▸ EXERCISE REQUIREMENTS
For each line of the data below that contains "brown", return that line.

---+---

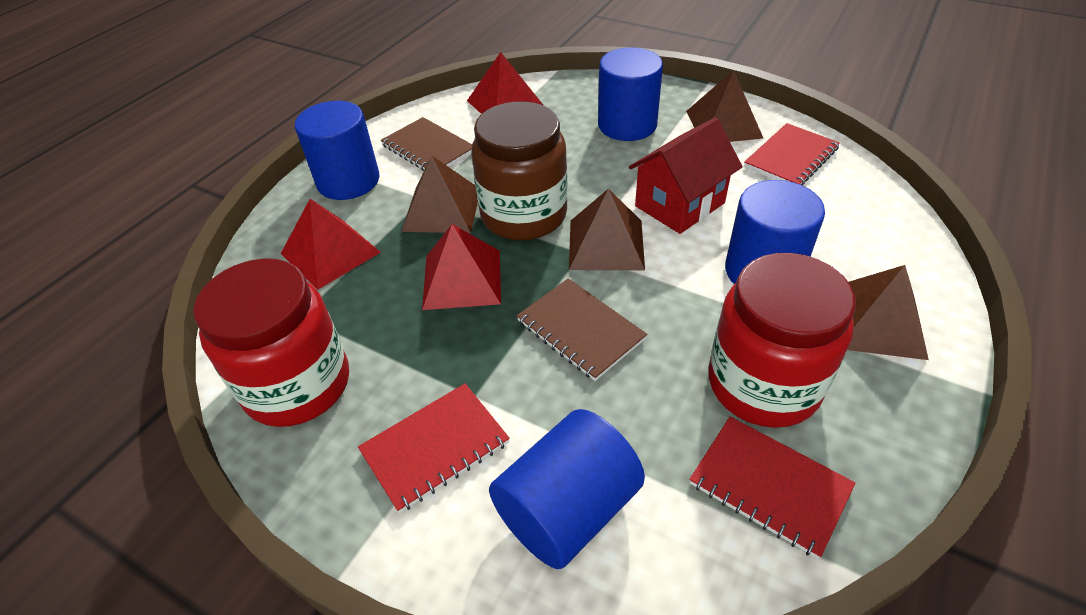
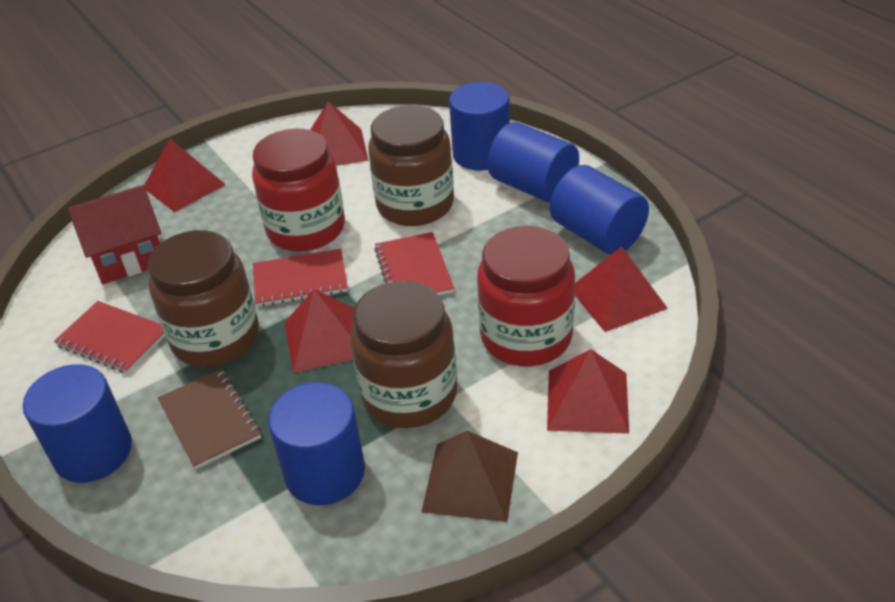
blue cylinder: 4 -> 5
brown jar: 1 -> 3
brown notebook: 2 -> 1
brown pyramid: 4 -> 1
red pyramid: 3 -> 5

---+---

▸ REPLY TO THE EXERCISE
brown jar: 1 -> 3
brown notebook: 2 -> 1
brown pyramid: 4 -> 1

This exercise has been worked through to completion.